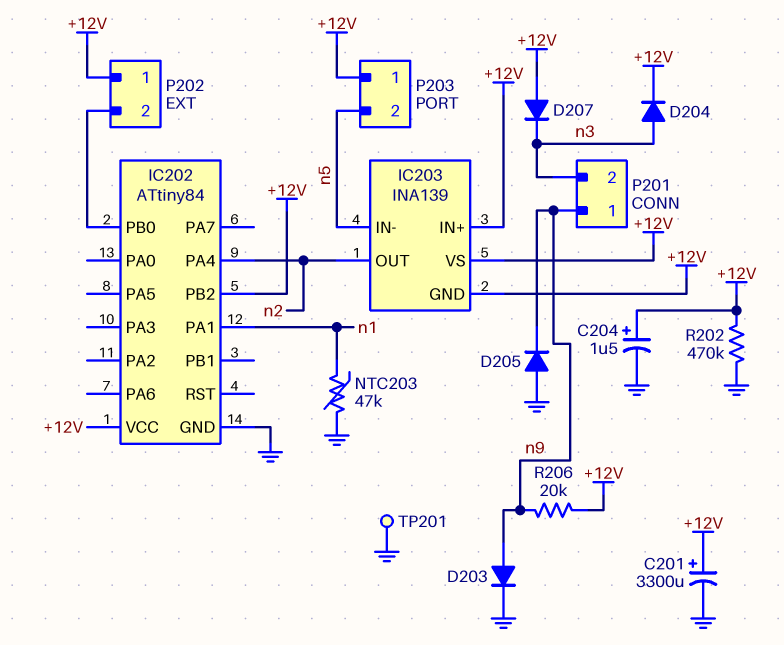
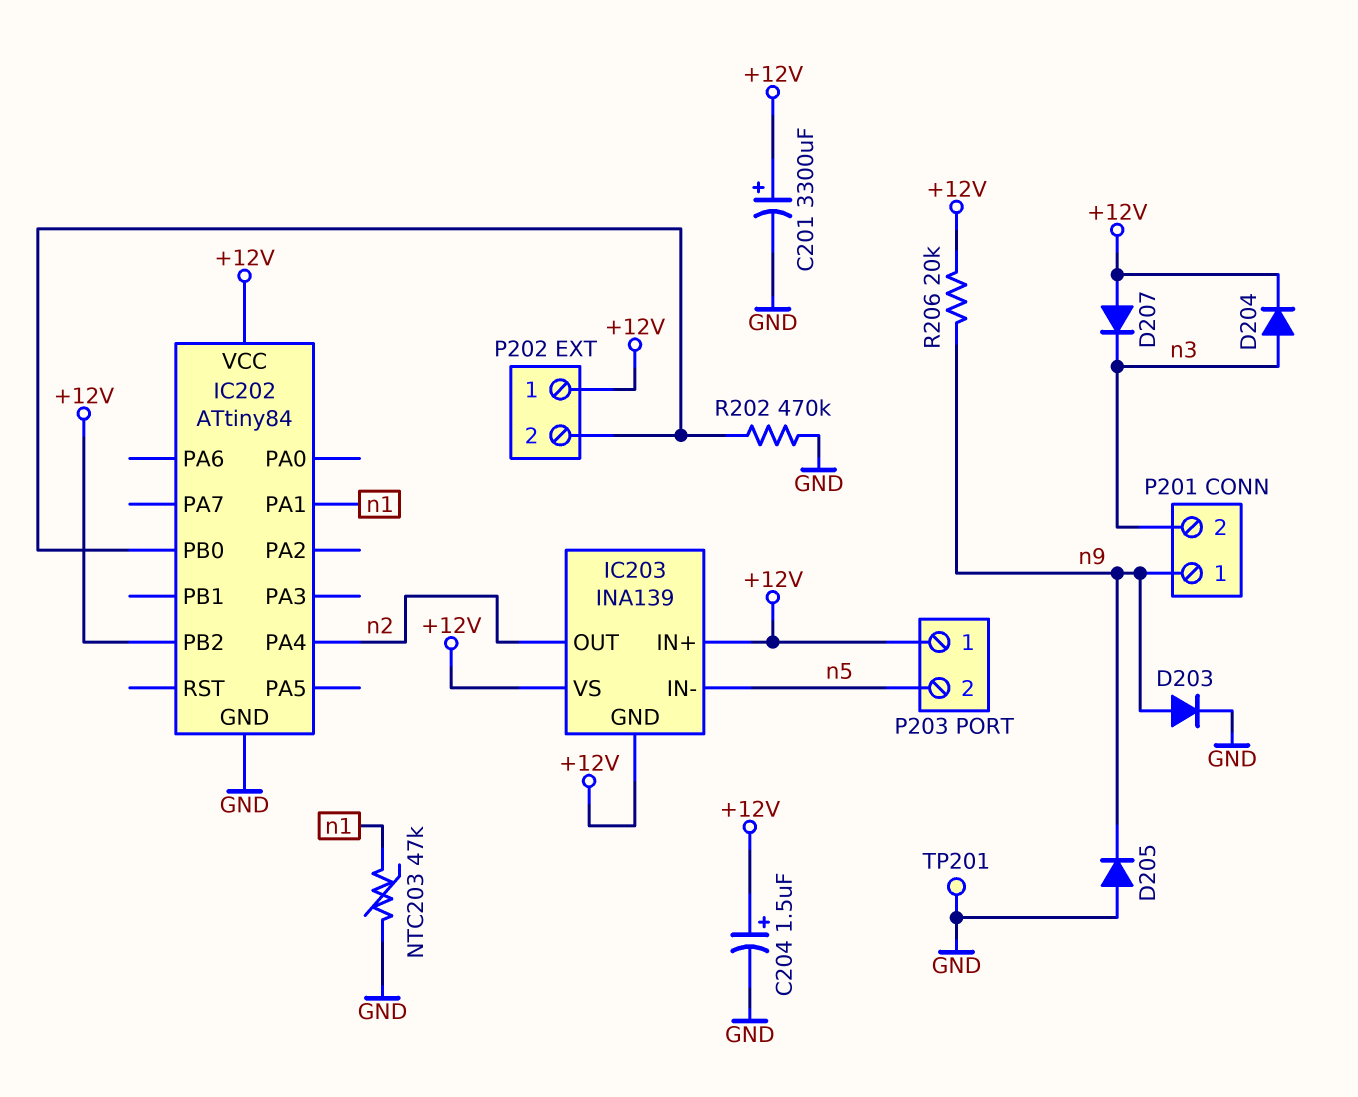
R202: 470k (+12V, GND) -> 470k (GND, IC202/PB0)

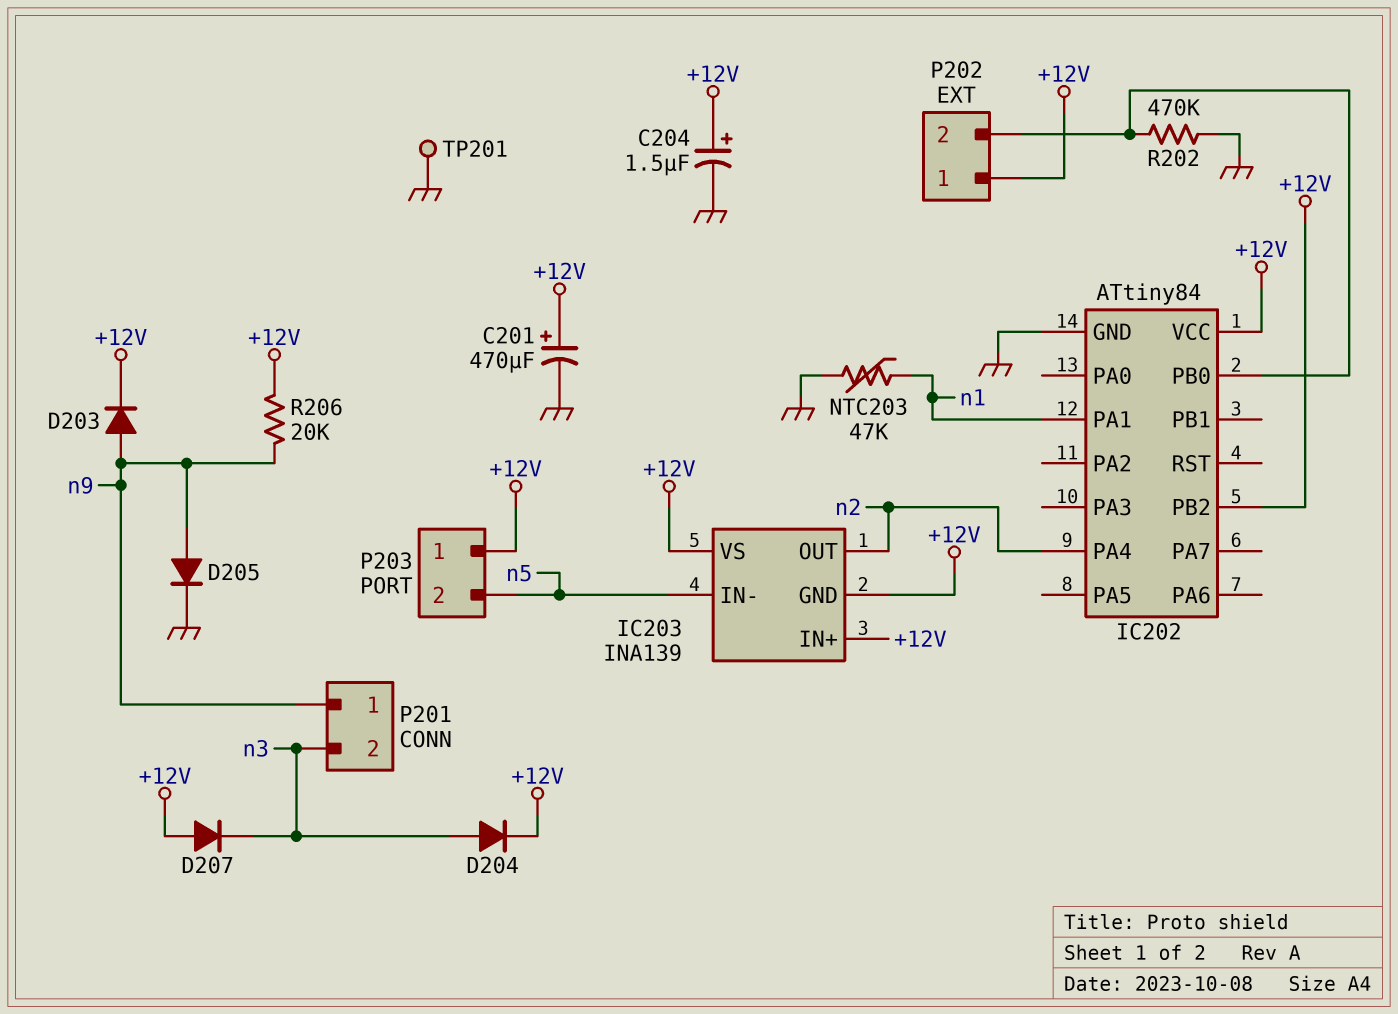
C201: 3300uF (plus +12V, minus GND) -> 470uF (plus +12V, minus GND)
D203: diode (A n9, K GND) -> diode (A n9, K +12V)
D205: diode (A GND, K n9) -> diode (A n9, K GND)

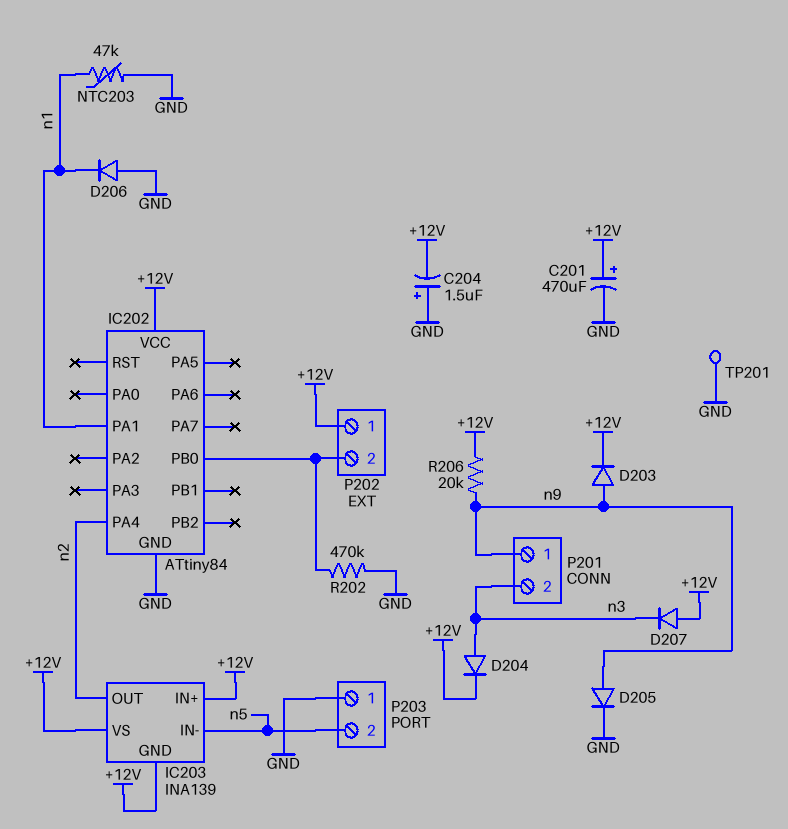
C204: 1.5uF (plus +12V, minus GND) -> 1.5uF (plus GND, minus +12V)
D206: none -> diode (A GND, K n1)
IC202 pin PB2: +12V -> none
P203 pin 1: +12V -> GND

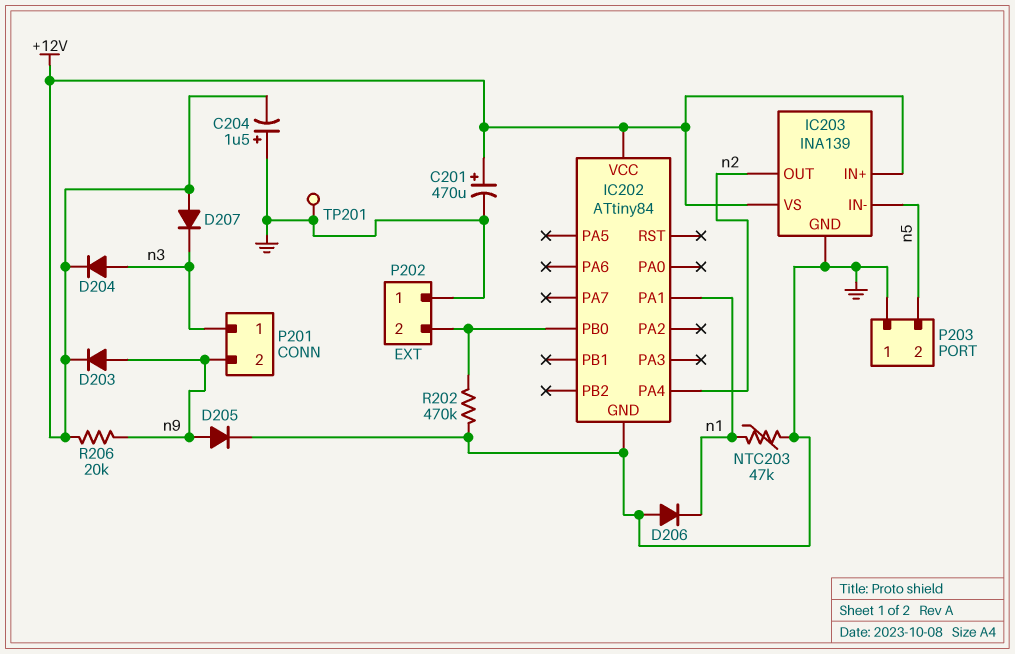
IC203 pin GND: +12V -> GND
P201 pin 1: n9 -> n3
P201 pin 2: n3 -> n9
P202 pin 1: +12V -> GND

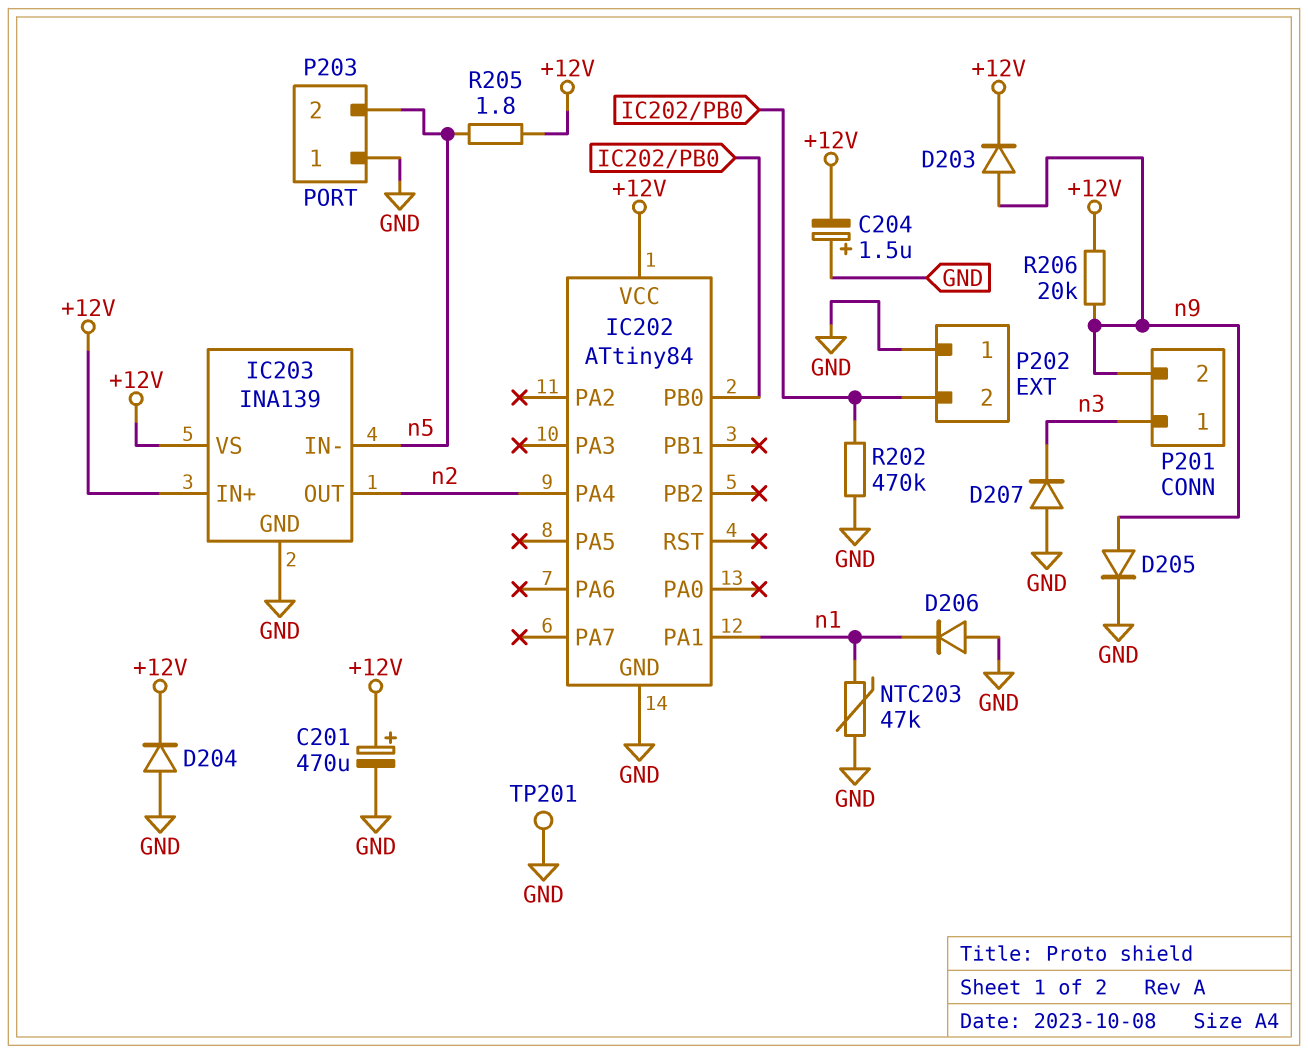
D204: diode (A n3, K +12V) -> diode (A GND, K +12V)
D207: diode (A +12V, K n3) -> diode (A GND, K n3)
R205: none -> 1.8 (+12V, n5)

* **TASK TO CARRY OUT**:
Throughout the records above, find the lines in which the word "diode" appears and return them.

* **RESPONSE AREA**:
D203: diode (A n9, K GND) -> diode (A n9, K +12V)
D205: diode (A GND, K n9) -> diode (A n9, K GND)
D206: none -> diode (A GND, K n1)
D204: diode (A n3, K +12V) -> diode (A GND, K +12V)
D207: diode (A +12V, K n3) -> diode (A GND, K n3)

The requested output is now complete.